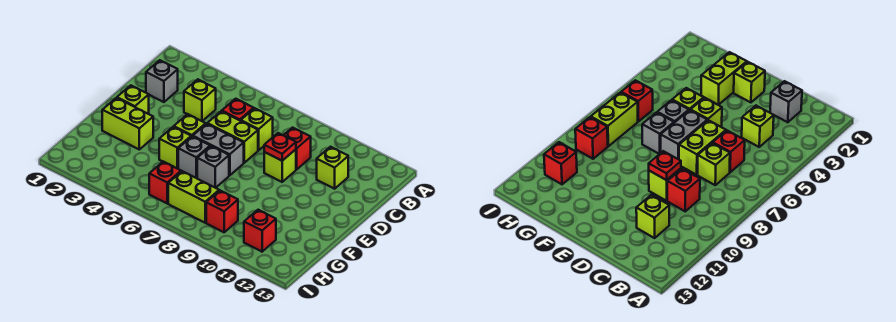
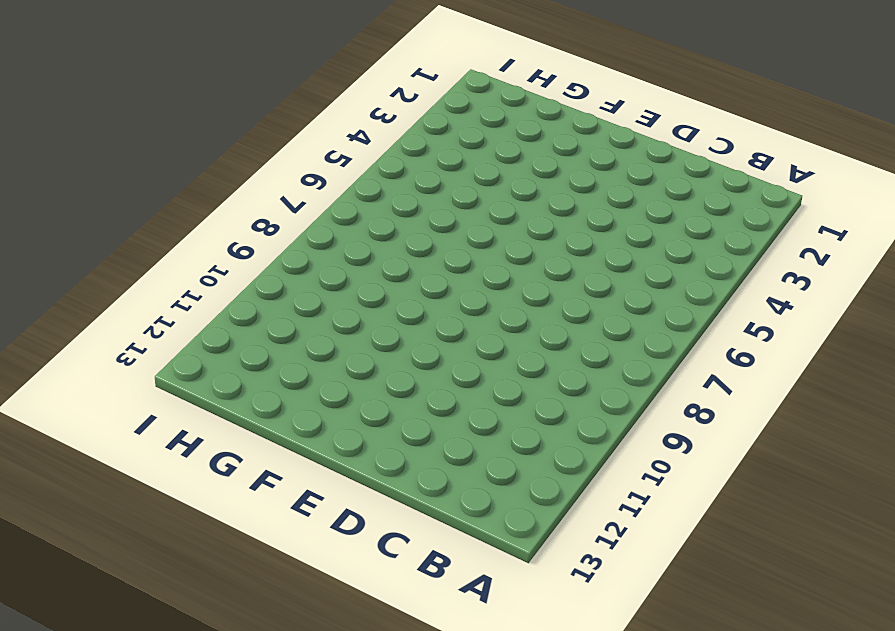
none -> grey brick C2 level 1
none -> lime brick C4 level 1
none -> red brick C6 level 1

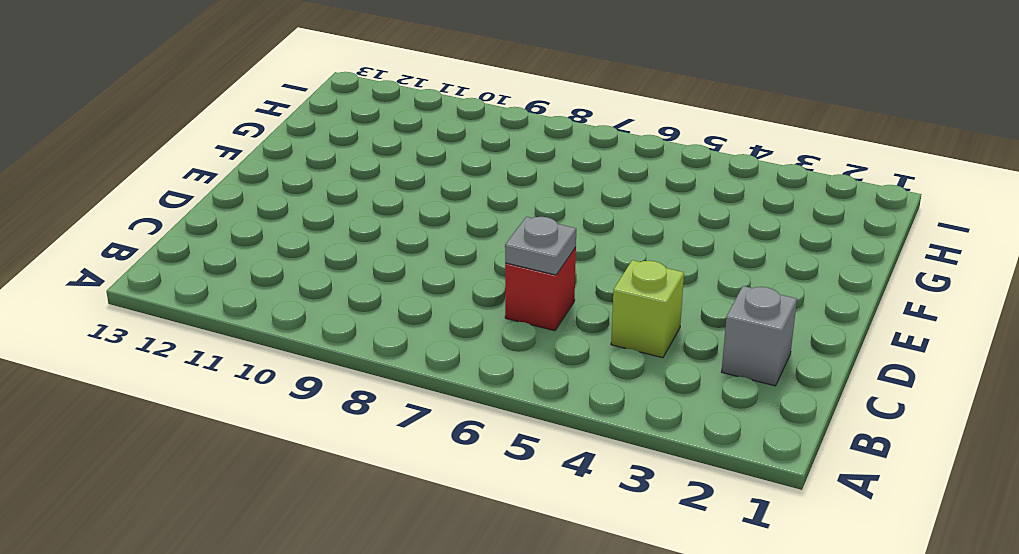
grey plate C6 level 2 -> none
none -> lime brick C7 level 1
none -> red brick C9 level 1
none -> lime brick C11 level 1

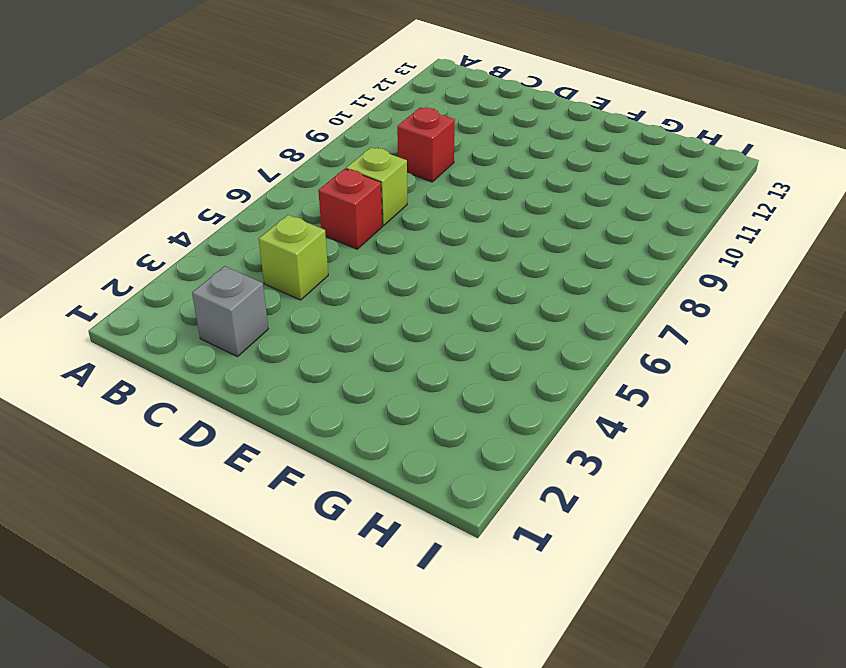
none -> lime brick C11 level 1
none -> lime brick D6:D7 level 1
none -> lime brick D9 level 1

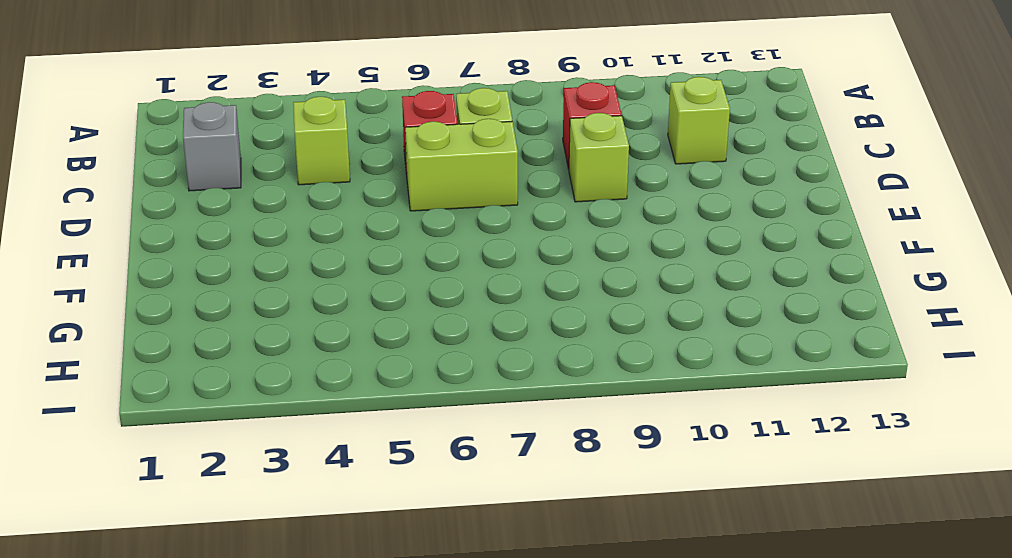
none -> lime brick E2 level 1
none -> lime brick E5 level 1
none -> grey brick E6:E7 level 1

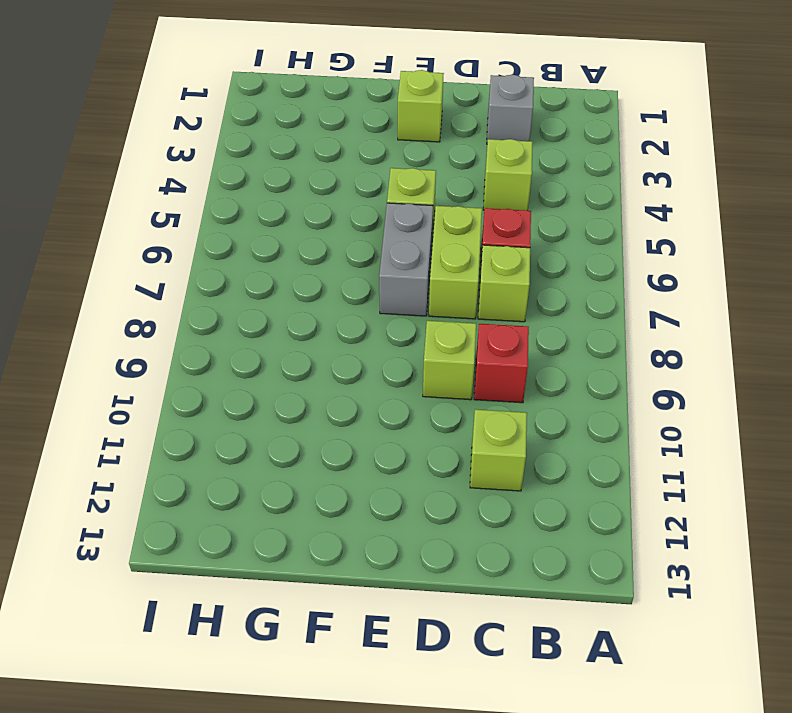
none -> lime brick F2:F3 level 1
none -> lime brick F5 level 1
none -> grey brick F6 level 1

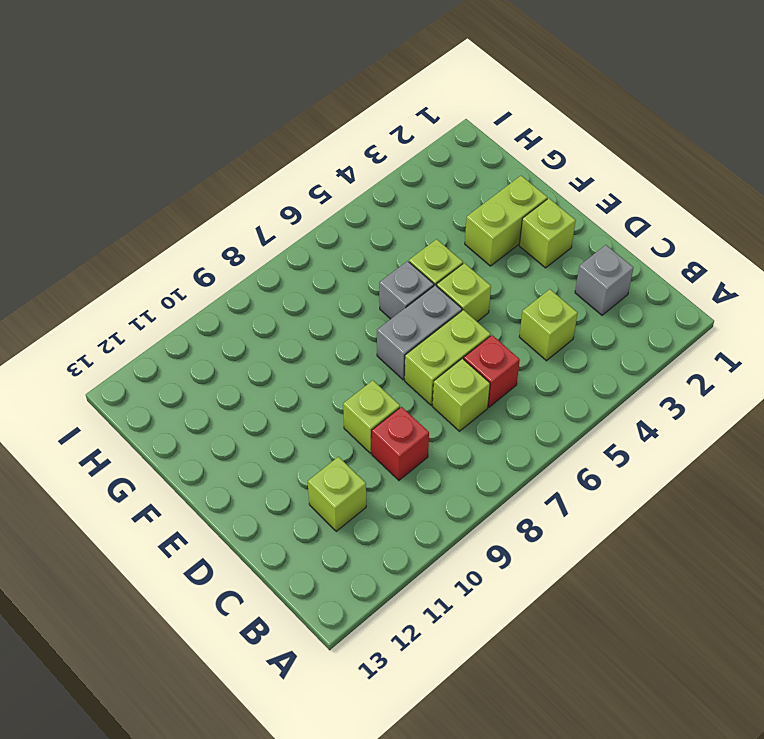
none -> grey brick F7 level 1
none -> red brick H6 level 1
none -> lime brick H7:H8 level 1

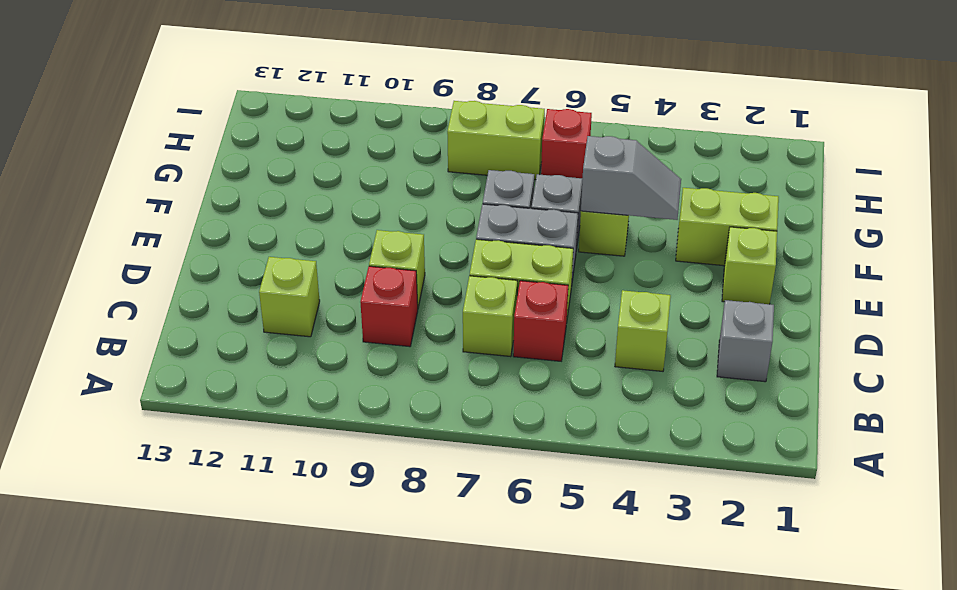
grey slope F4:F5 level 2 top 5 -> none
none -> lime brick E5 level 1
none -> red brick H9 level 1
none -> red brick H11 level 1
================
* What to do
Which of the lines above include the word "lime"? List those lines.

* Answer box
none -> lime brick C4 level 1
none -> lime brick C7 level 1
none -> lime brick C11 level 1
none -> lime brick C11 level 1
none -> lime brick D6:D7 level 1
none -> lime brick D9 level 1
none -> lime brick E2 level 1
none -> lime brick E5 level 1
none -> lime brick F2:F3 level 1
none -> lime brick F5 level 1
none -> lime brick H7:H8 level 1
none -> lime brick E5 level 1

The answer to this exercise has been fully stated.